» **YOUR OBJECTIVE**
Reproduce the records word for word, with nothing left out.
INFORMATION SHOWN Block Start
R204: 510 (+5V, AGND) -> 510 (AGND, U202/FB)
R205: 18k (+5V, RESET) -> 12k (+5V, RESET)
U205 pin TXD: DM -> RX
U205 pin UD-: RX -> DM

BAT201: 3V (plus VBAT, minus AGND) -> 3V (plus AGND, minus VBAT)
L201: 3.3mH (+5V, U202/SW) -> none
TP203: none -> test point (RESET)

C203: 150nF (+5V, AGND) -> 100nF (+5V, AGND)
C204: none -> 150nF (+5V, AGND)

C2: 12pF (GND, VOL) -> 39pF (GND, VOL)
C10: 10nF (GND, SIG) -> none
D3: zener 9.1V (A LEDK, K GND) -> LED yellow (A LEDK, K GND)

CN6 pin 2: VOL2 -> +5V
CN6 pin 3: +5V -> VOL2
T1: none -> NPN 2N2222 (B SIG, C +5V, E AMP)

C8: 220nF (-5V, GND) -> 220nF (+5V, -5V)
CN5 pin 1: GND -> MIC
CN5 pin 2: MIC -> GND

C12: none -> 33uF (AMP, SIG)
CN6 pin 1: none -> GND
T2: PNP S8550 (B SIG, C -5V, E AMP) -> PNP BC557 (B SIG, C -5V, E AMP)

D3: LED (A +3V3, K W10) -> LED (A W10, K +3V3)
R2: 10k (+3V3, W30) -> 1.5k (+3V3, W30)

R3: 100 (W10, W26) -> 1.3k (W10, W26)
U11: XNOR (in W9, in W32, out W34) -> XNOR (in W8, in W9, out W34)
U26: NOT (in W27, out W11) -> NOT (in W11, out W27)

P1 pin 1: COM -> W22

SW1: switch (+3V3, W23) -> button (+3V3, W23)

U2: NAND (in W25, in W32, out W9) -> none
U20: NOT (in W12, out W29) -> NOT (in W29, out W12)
INFORMATION SHOWN Block End
» **SOLUTION FOR THIS EXERCISE**
R204: 510 (+5V, AGND) -> 510 (AGND, U202/FB)
R205: 18k (+5V, RESET) -> 12k (+5V, RESET)
U205 pin TXD: DM -> RX
U205 pin UD-: RX -> DM

BAT201: 3V (plus VBAT, minus AGND) -> 3V (plus AGND, minus VBAT)
L201: 3.3mH (+5V, U202/SW) -> none
TP203: none -> test point (RESET)

C203: 150nF (+5V, AGND) -> 100nF (+5V, AGND)
C204: none -> 150nF (+5V, AGND)

C2: 12pF (GND, VOL) -> 39pF (GND, VOL)
C10: 10nF (GND, SIG) -> none
D3: zener 9.1V (A LEDK, K GND) -> LED yellow (A LEDK, K GND)

CN6 pin 2: VOL2 -> +5V
CN6 pin 3: +5V -> VOL2
T1: none -> NPN 2N2222 (B SIG, C +5V, E AMP)

C8: 220nF (-5V, GND) -> 220nF (+5V, -5V)
CN5 pin 1: GND -> MIC
CN5 pin 2: MIC -> GND

C12: none -> 33uF (AMP, SIG)
CN6 pin 1: none -> GND
T2: PNP S8550 (B SIG, C -5V, E AMP) -> PNP BC557 (B SIG, C -5V, E AMP)

D3: LED (A +3V3, K W10) -> LED (A W10, K +3V3)
R2: 10k (+3V3, W30) -> 1.5k (+3V3, W30)

R3: 100 (W10, W26) -> 1.3k (W10, W26)
U11: XNOR (in W9, in W32, out W34) -> XNOR (in W8, in W9, out W34)
U26: NOT (in W27, out W11) -> NOT (in W11, out W27)

P1 pin 1: COM -> W22

SW1: switch (+3V3, W23) -> button (+3V3, W23)

U2: NAND (in W25, in W32, out W9) -> none
U20: NOT (in W12, out W29) -> NOT (in W29, out W12)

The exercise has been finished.